§ **PROBLEM TO SOLVE**:
Every entry that follows must be written out exactly, apart from its pictures.

§ **DATA TO PROCESS**:
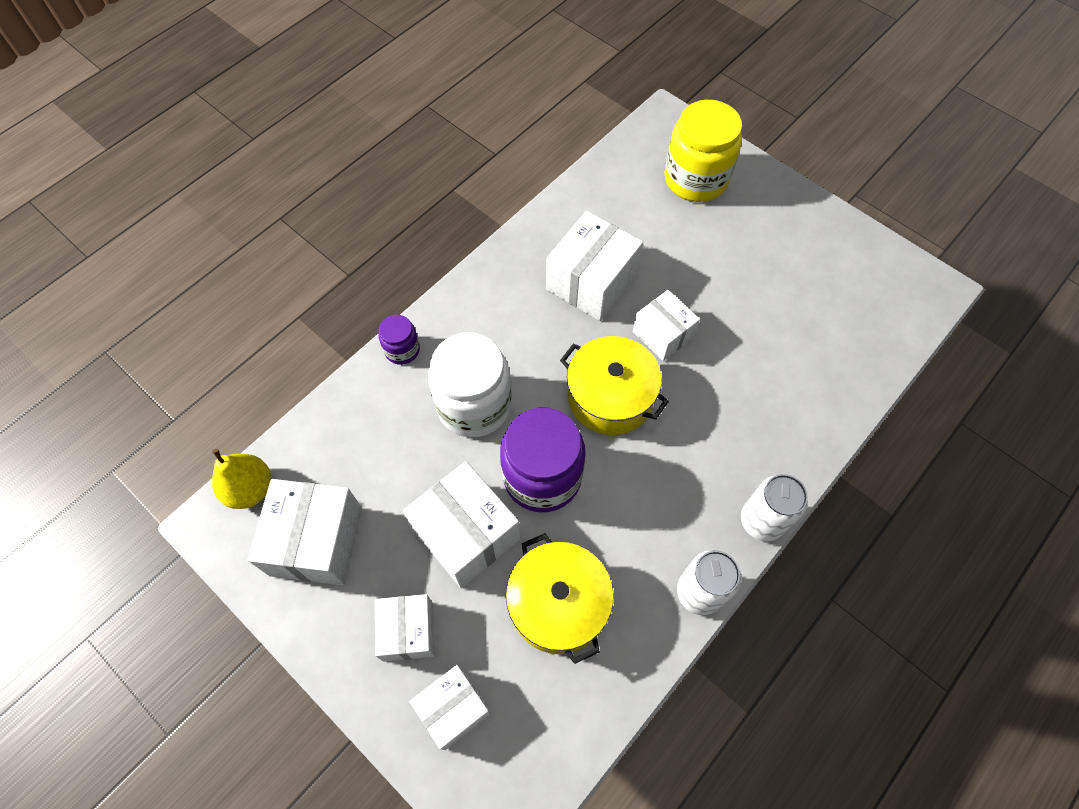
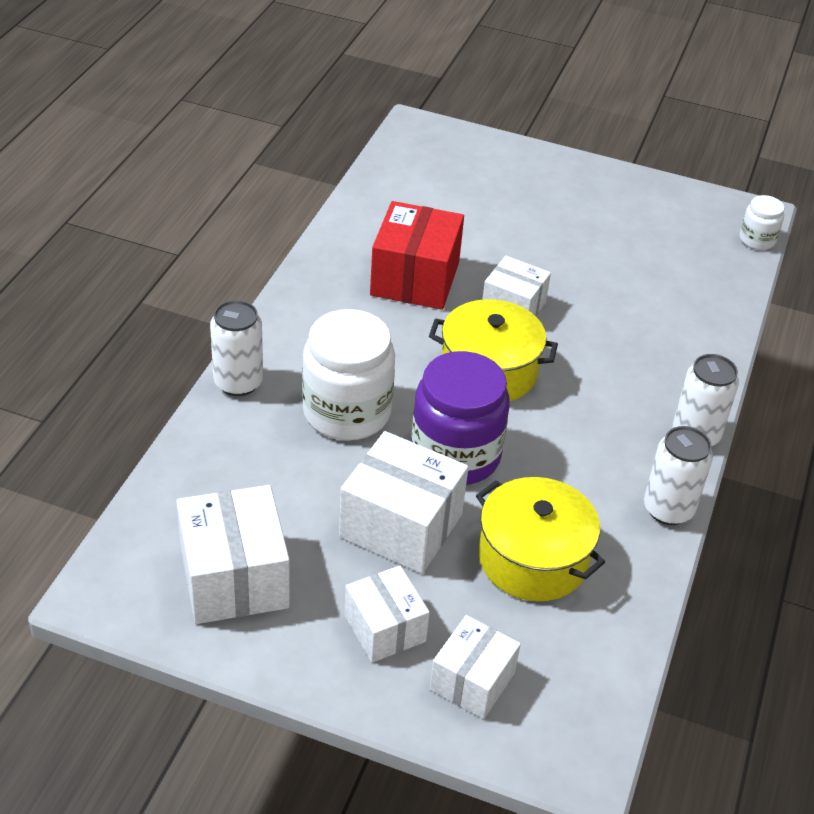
camera: 25 degrees left, 20 degrees down
yellow pear [212,448,271,509] -> none
purple jar [378,315,420,365] -> white can [210,300,263,396]
white box [546,211,643,321] -> red box [370,201,464,310]
yellow jar [664,100,742,202] -> none
none -> white jar [739,195,784,250]

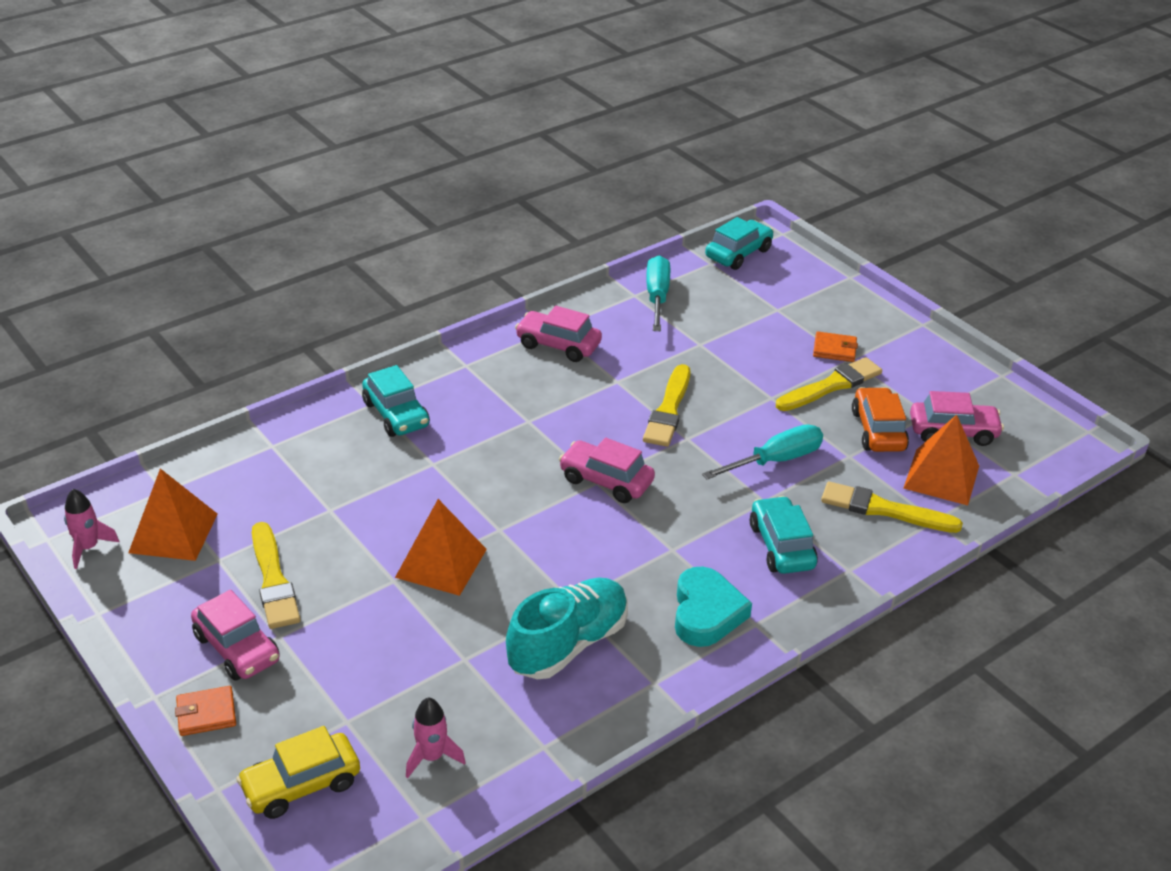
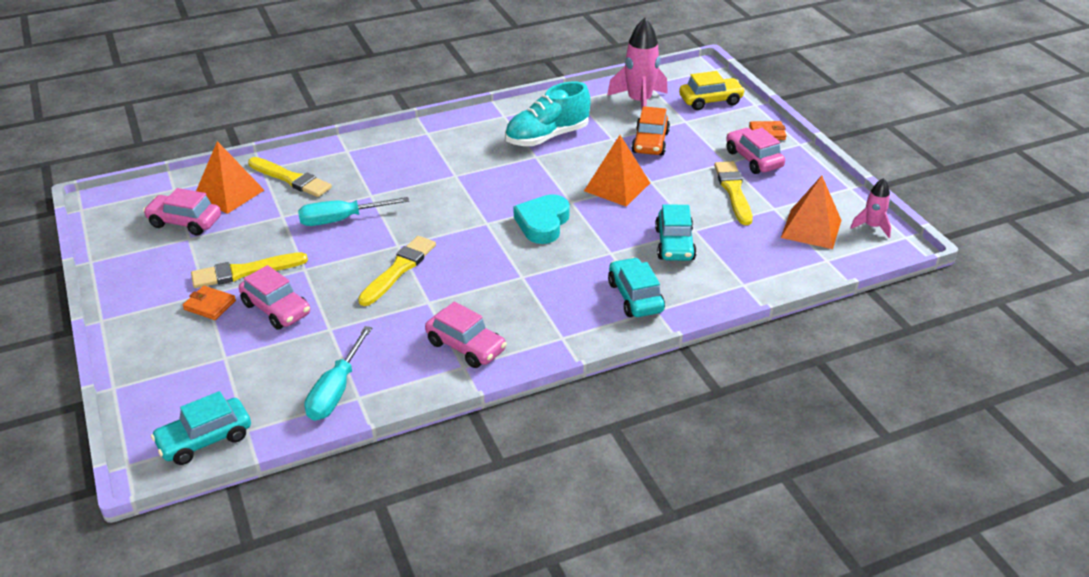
camera: 165 degrees left, 0 degrees up
pink rocket [406,698,466,778] -> pink rocket [607,18,668,109], size x1.83
pink car [559,437,655,503] -> pink car moved to [239,265,310,330]
turquoise heart [675,567,752,647] -> turquoise heart moved to [513,194,570,244]
turquoise car [750,496,818,574] -> turquoise car moved to [655,204,697,261]
orange car [852,387,909,452] -> orange car moved to [632,106,670,156]

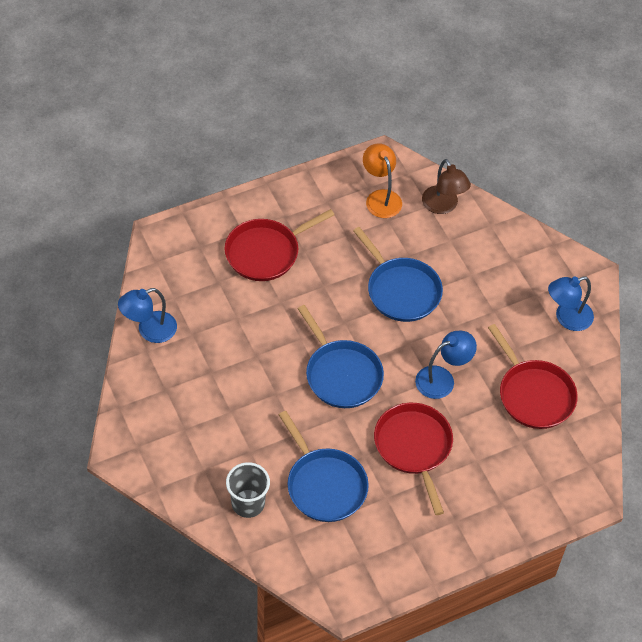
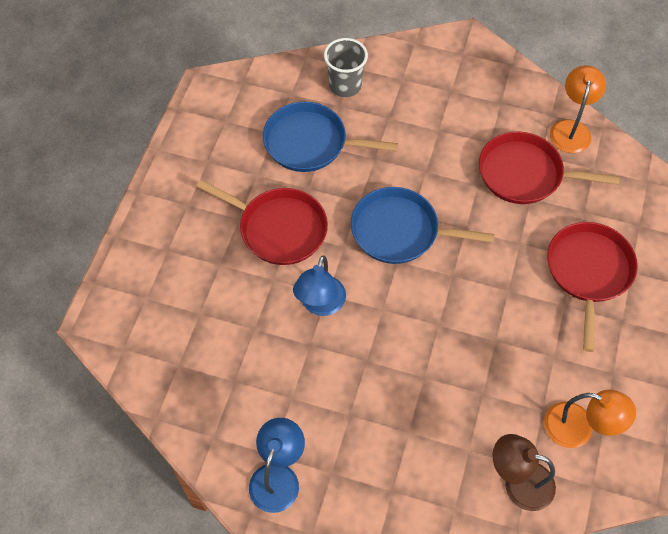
camera: 135 degrees right, 5 degrees up
blue lamp [118,288,177,343] -> orange lamp [550,65,606,153]
blue pan [353,227,443,322] -> none
red pan [488,324,578,429] -> red pan moved to [479,132,620,204]

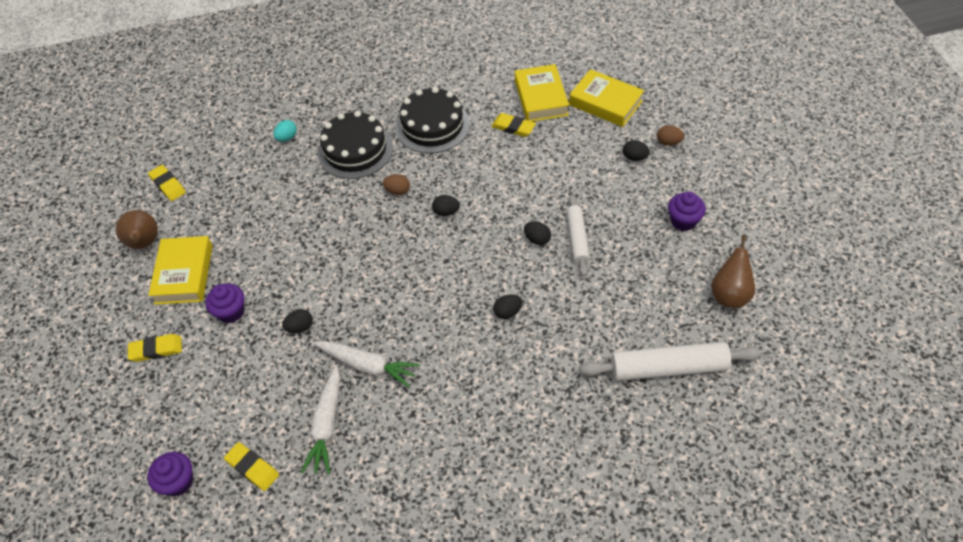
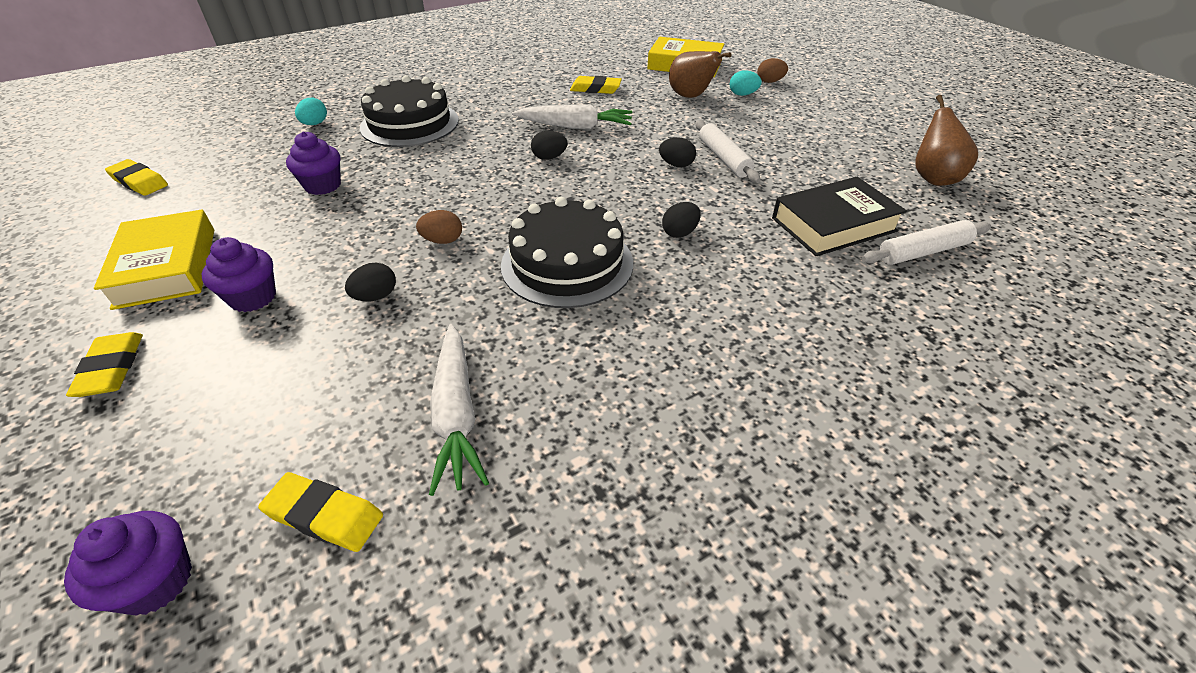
camera: 20 degrees left, 10 degrees down
brown pear [116,210,158,249] -> brown pear moved to [669,51,731,98]
yellow eraser [128,334,182,362] -> yellow eraser turned 75 degrees counterclockwise [66,332,143,397]
white carrot [313,341,420,388] -> white carrot moved to [512,104,632,129]
brown egg [383,174,410,195] -> brown egg moved to [416,210,462,244]
black cake [396,87,470,153] -> black cake moved to [501,197,633,308]
yellow book [515,64,569,122] -> none
white rolling pin [580,342,762,381] -> white rolling pin [862,220,991,265], size x0.62
black egg [623,140,650,161] -> turquoise egg [730,70,762,96]
purple cupcake [668,192,706,231] -> purple cupcake moved to [286,131,341,195]
none -> black book [772,177,907,256]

§ **EXERCISE ANSWER**:
camera: 25 degrees left, 20 degrees down
yellow pear [212,448,271,509] -> none
purple jar [378,315,420,365] -> white can [210,300,263,396]
white box [546,211,643,321] -> red box [370,201,464,310]
yellow jar [664,100,742,202] -> none
none -> white jar [739,195,784,250]

camera: 165 degrees left, 0 degrees up
pink rocket [406,698,466,778] -> pink rocket [607,18,668,109], size x1.83
pink car [559,437,655,503] -> pink car moved to [239,265,310,330]
turquoise heart [675,567,752,647] -> turquoise heart moved to [513,194,570,244]
turquoise car [750,496,818,574] -> turquoise car moved to [655,204,697,261]
orange car [852,387,909,452] -> orange car moved to [632,106,670,156]

camera: 135 degrees right, 5 degrees up
blue lamp [118,288,177,343] -> orange lamp [550,65,606,153]
blue pan [353,227,443,322] -> none
red pan [488,324,578,429] -> red pan moved to [479,132,620,204]

camera: 20 degrees left, 10 degrees down
brown pear [116,210,158,249] -> brown pear moved to [669,51,731,98]
yellow eraser [128,334,182,362] -> yellow eraser turned 75 degrees counterclockwise [66,332,143,397]
white carrot [313,341,420,388] -> white carrot moved to [512,104,632,129]
brown egg [383,174,410,195] -> brown egg moved to [416,210,462,244]
black cake [396,87,470,153] -> black cake moved to [501,197,633,308]
yellow book [515,64,569,122] -> none
white rolling pin [580,342,762,381] -> white rolling pin [862,220,991,265], size x0.62
black egg [623,140,650,161] -> turquoise egg [730,70,762,96]
purple cupcake [668,192,706,231] -> purple cupcake moved to [286,131,341,195]
none -> black book [772,177,907,256]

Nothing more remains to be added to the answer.